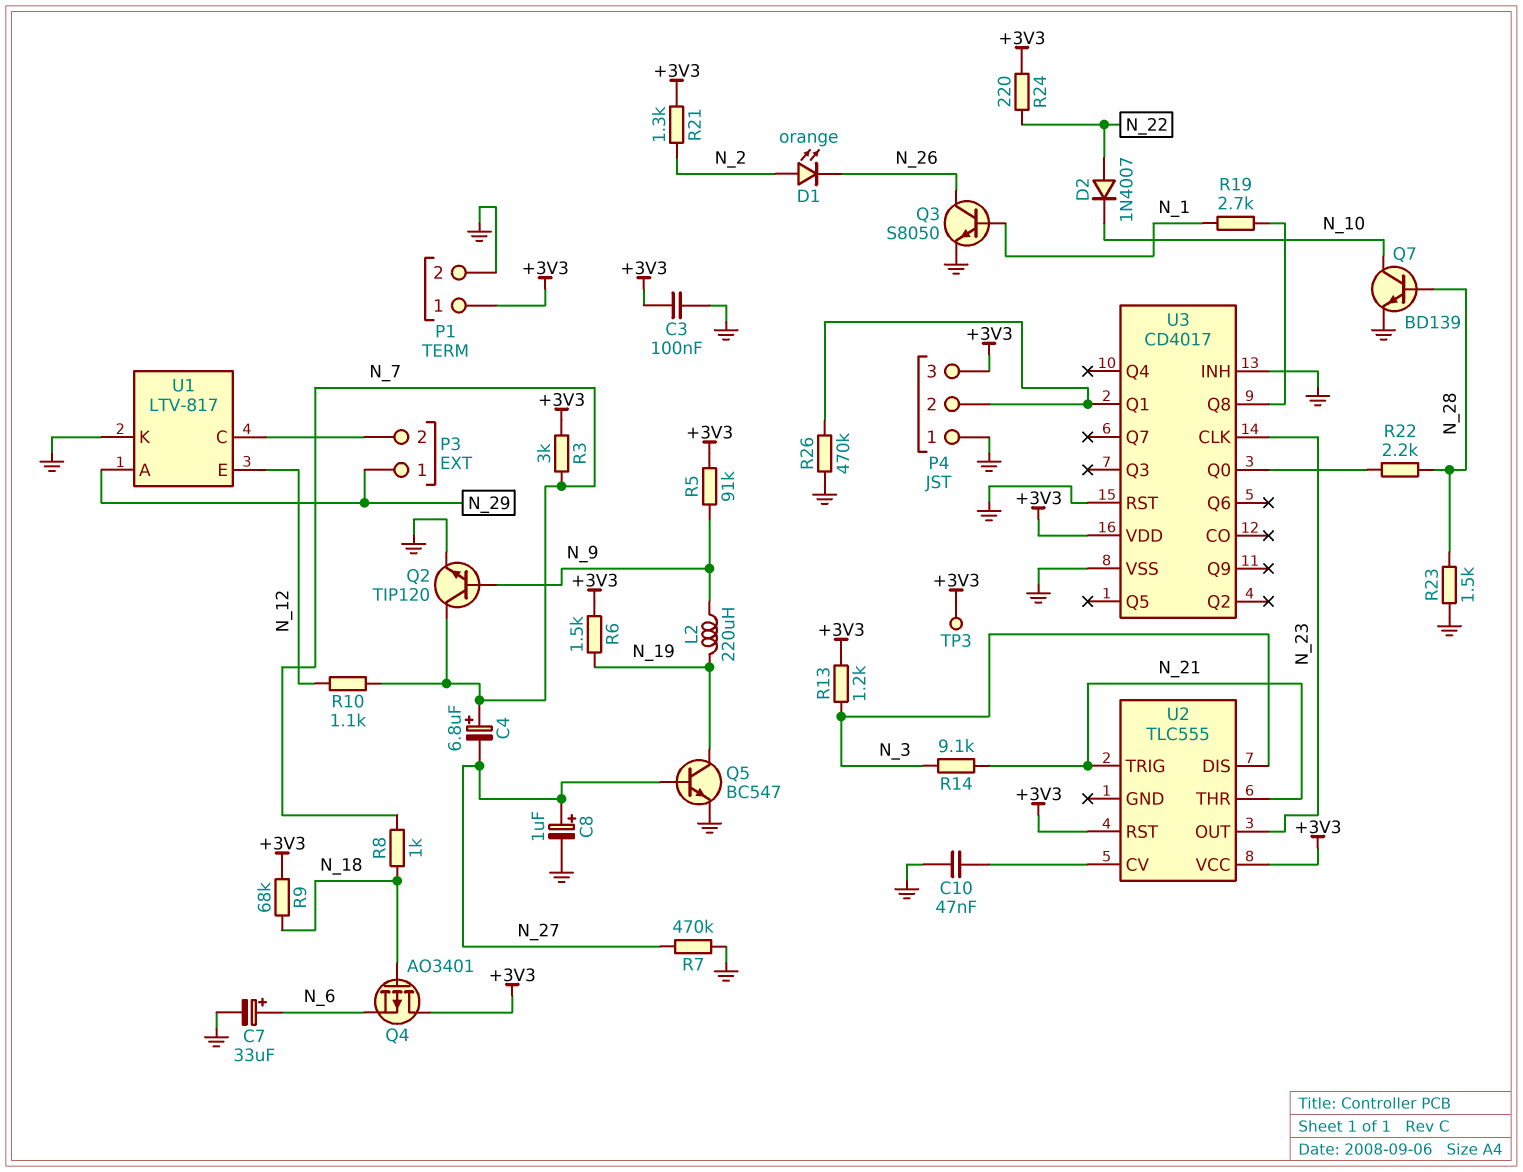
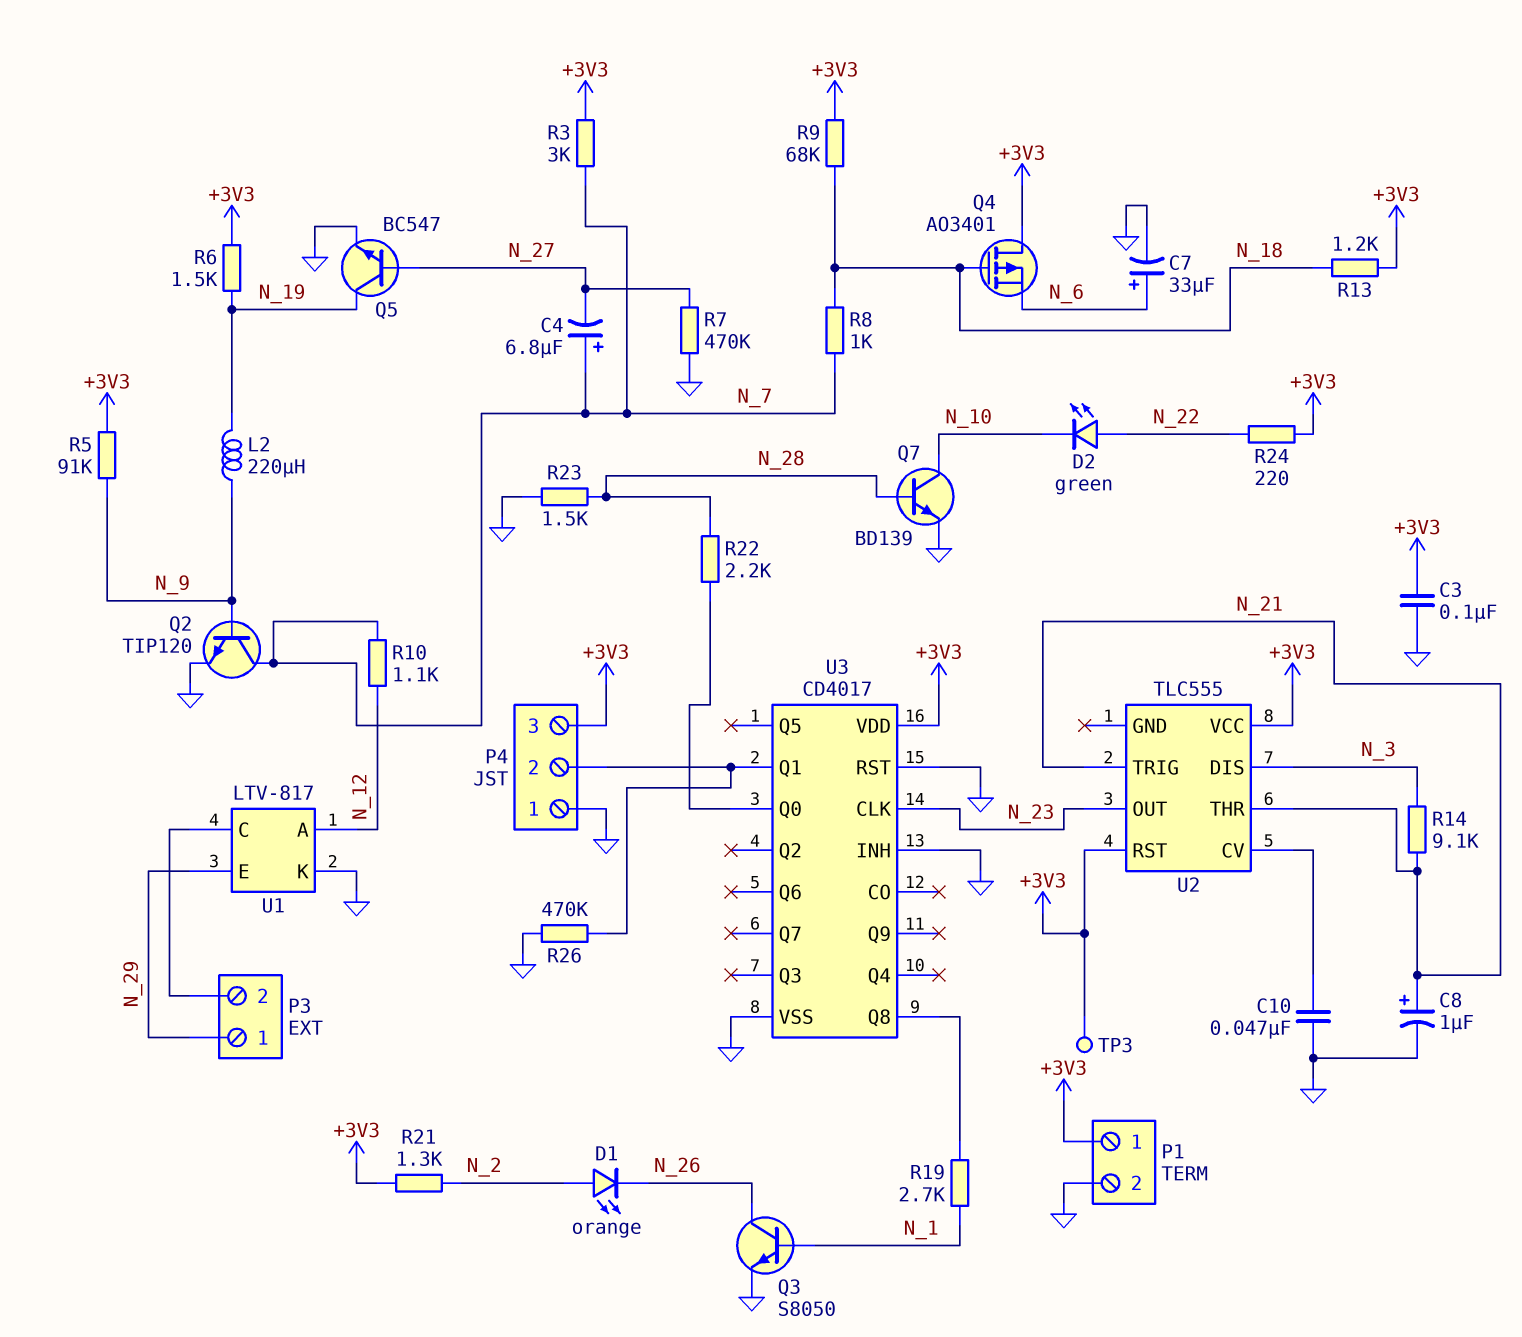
C8: 1uF (plus N_27, minus GND) -> 1uF (plus N_21, minus GND)
D2: diode 1N4007 (A N_22, K N_10) -> LED green (A N_22, K N_10)
R13: 1.2k (+3V3, N_3) -> 1.2k (+3V3, N_18)
U1 pin A: N_29 -> N_12
U1 pin E: N_12 -> N_29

▬▬▬

### ACTIVITY:
A word-for-word copy of all the records above is required, with the pictures left out.

### SOLUTION FOR THIS TASK:
C8: 1uF (plus N_27, minus GND) -> 1uF (plus N_21, minus GND)
D2: diode 1N4007 (A N_22, K N_10) -> LED green (A N_22, K N_10)
R13: 1.2k (+3V3, N_3) -> 1.2k (+3V3, N_18)
U1 pin A: N_29 -> N_12
U1 pin E: N_12 -> N_29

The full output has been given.